Extracted data entries
Start of Block

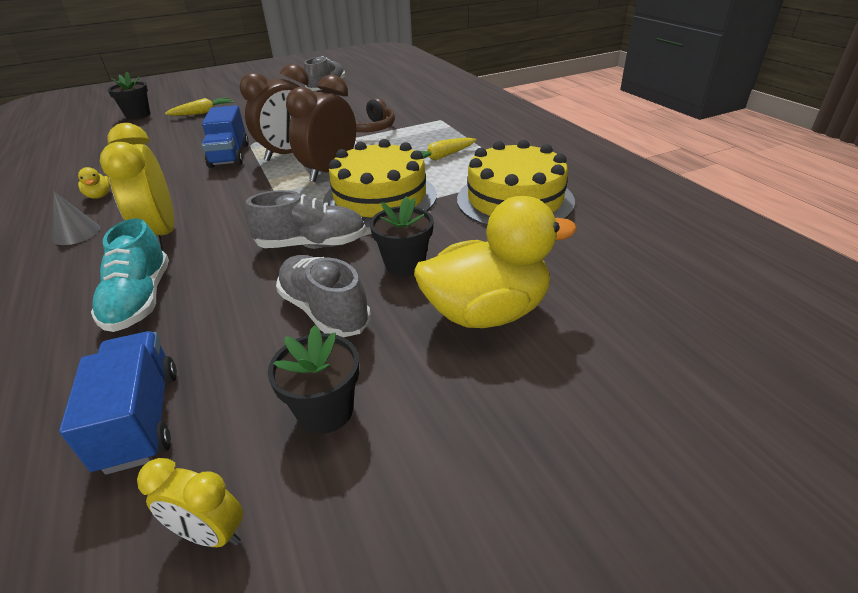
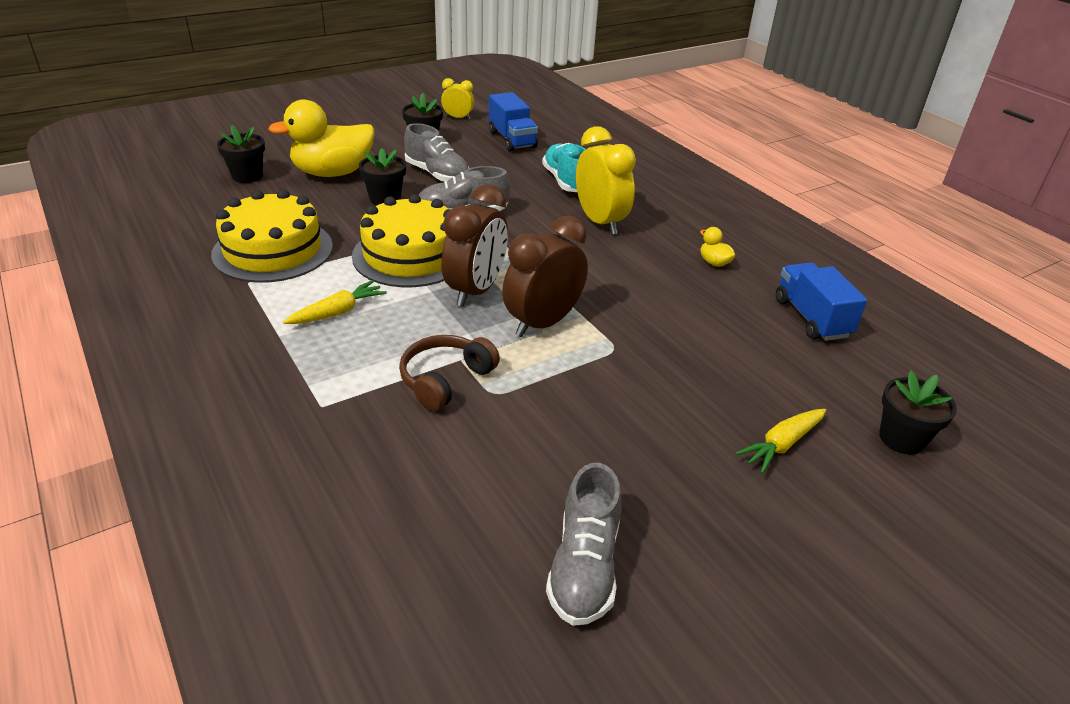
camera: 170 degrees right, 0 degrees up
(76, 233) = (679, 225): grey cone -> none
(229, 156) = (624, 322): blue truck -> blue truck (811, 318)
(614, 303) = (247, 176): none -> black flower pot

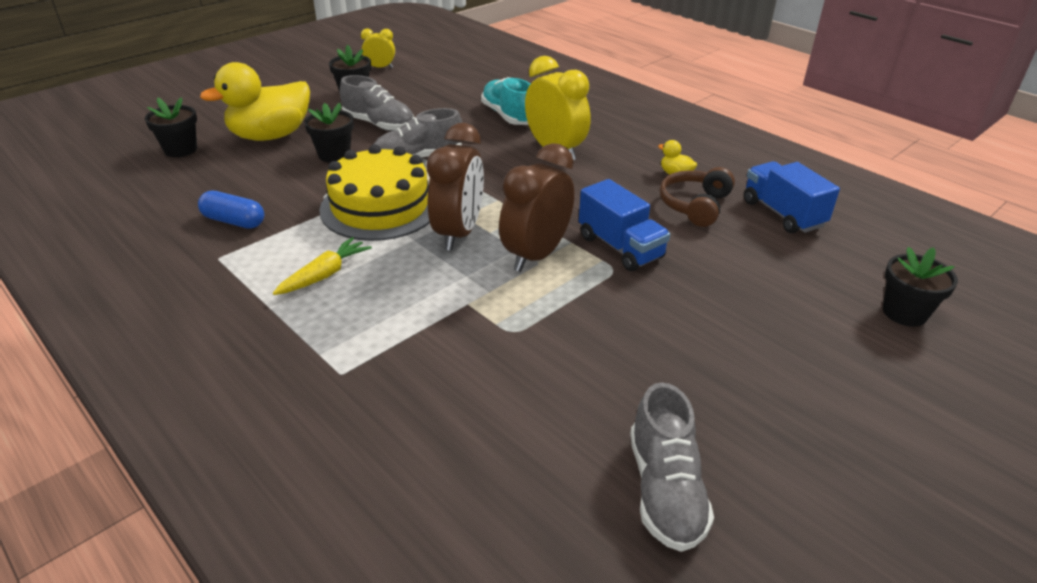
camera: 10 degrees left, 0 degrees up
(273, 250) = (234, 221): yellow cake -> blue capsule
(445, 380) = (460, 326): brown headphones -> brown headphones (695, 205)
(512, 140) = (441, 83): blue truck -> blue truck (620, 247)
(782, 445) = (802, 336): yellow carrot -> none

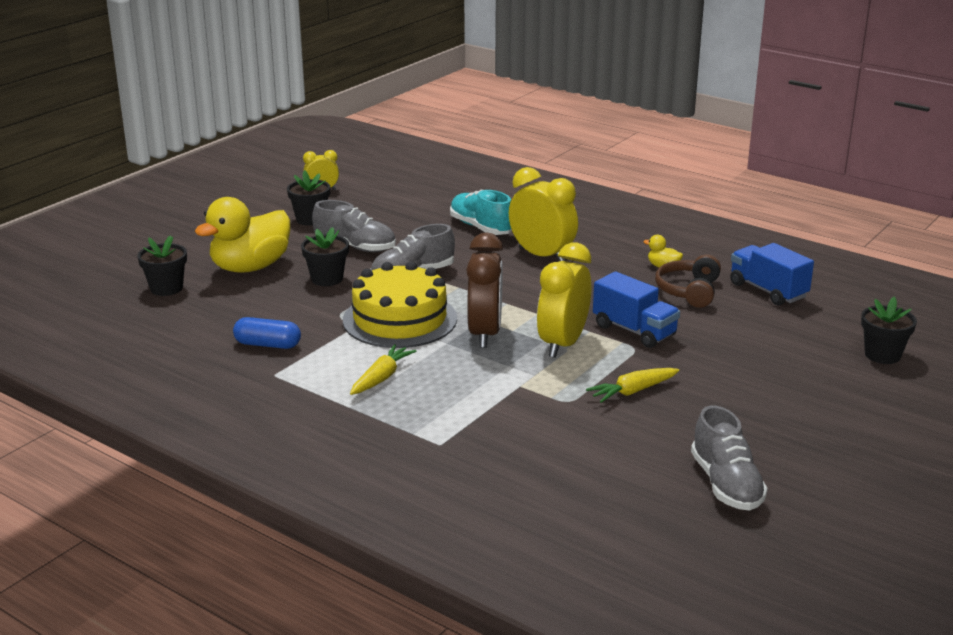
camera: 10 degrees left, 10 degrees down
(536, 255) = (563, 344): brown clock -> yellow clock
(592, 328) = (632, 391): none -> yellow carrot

End of Block
Start of Block

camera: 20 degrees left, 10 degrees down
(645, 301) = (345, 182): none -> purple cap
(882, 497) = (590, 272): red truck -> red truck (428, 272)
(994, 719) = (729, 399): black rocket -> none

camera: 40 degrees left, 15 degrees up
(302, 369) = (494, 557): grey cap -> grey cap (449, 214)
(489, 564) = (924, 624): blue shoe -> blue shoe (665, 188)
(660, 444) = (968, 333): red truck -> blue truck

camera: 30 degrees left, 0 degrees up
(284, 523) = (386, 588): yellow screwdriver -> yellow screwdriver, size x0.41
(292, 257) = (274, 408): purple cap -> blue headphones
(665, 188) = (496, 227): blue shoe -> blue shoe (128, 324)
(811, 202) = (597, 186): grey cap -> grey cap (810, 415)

End of Block

▶ Task description: Look back at the data above, then output exactly the lines from the line holding "(273, 250) = (234, 221): yellow" up to and including the line holding "(592, 328) = (632, 391): none". Leave out the pictures.

▶ Problem solution:
(273, 250) = (234, 221): yellow cake -> blue capsule
(445, 380) = (460, 326): brown headphones -> brown headphones (695, 205)
(512, 140) = (441, 83): blue truck -> blue truck (620, 247)
(782, 445) = (802, 336): yellow carrot -> none

camera: 10 degrees left, 10 degrees down
(536, 255) = (563, 344): brown clock -> yellow clock
(592, 328) = (632, 391): none -> yellow carrot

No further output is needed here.